--- DATASET RECORDS ---

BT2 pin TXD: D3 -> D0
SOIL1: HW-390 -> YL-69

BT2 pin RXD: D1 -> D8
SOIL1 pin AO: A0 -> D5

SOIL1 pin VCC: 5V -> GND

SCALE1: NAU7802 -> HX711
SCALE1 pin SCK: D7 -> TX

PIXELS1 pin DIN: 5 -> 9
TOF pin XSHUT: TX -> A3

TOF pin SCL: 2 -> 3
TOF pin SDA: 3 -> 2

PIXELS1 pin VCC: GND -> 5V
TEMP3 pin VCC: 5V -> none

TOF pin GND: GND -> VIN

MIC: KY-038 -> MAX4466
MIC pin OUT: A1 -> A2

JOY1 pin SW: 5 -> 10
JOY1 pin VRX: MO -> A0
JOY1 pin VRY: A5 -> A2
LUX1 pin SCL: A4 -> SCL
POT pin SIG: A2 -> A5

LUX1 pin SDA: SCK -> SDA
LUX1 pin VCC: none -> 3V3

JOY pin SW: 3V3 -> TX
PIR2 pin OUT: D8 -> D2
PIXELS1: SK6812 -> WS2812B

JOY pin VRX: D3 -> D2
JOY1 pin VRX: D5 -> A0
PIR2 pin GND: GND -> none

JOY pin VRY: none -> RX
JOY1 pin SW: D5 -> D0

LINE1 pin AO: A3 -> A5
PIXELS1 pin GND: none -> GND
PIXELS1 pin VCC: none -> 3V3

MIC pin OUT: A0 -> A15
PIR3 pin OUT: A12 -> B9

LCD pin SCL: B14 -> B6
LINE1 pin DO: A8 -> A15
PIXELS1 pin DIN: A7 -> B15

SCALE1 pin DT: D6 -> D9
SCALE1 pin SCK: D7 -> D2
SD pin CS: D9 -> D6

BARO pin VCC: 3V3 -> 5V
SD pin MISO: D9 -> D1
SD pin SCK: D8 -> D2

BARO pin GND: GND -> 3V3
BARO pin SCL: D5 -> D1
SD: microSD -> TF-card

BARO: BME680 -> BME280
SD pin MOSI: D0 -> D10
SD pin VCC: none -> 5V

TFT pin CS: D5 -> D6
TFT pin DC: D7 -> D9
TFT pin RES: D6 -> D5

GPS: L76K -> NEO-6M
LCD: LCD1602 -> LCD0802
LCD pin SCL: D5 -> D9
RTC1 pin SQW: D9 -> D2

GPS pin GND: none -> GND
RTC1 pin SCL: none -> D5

---

Could you return exactly the stretch of the data above that starts at the line with "MIC pin OUT: A1 -> A2" and ends at the line with "LCD pin SCL: B14 -> B6", both lines included?

MIC pin OUT: A1 -> A2

JOY1 pin SW: 5 -> 10
JOY1 pin VRX: MO -> A0
JOY1 pin VRY: A5 -> A2
LUX1 pin SCL: A4 -> SCL
POT pin SIG: A2 -> A5

LUX1 pin SDA: SCK -> SDA
LUX1 pin VCC: none -> 3V3

JOY pin SW: 3V3 -> TX
PIR2 pin OUT: D8 -> D2
PIXELS1: SK6812 -> WS2812B

JOY pin VRX: D3 -> D2
JOY1 pin VRX: D5 -> A0
PIR2 pin GND: GND -> none

JOY pin VRY: none -> RX
JOY1 pin SW: D5 -> D0

LINE1 pin AO: A3 -> A5
PIXELS1 pin GND: none -> GND
PIXELS1 pin VCC: none -> 3V3

MIC pin OUT: A0 -> A15
PIR3 pin OUT: A12 -> B9

LCD pin SCL: B14 -> B6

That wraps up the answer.